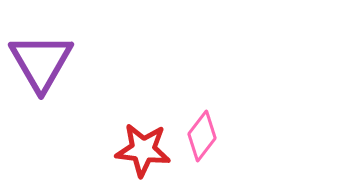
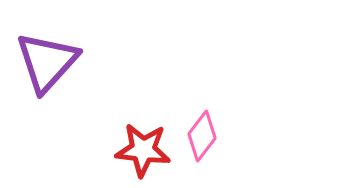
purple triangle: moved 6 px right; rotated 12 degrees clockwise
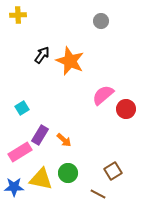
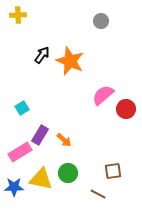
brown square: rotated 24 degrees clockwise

--

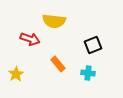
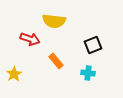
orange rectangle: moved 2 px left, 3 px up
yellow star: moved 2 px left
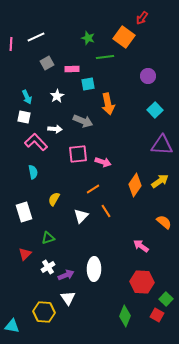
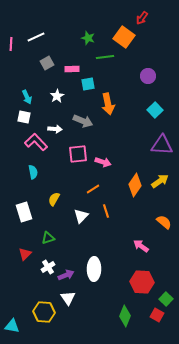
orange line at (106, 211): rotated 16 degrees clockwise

- **INSTRUCTION**:
Copy out the listing above from the line containing "orange rectangle: moved 2 px left, 3 px up" through the line containing "orange line at", skipping the pictures.

- **ANSWER FOR THE TASK**:
orange rectangle: moved 2 px left, 3 px up
yellow star: moved 2 px left
orange line at (106, 211): rotated 16 degrees clockwise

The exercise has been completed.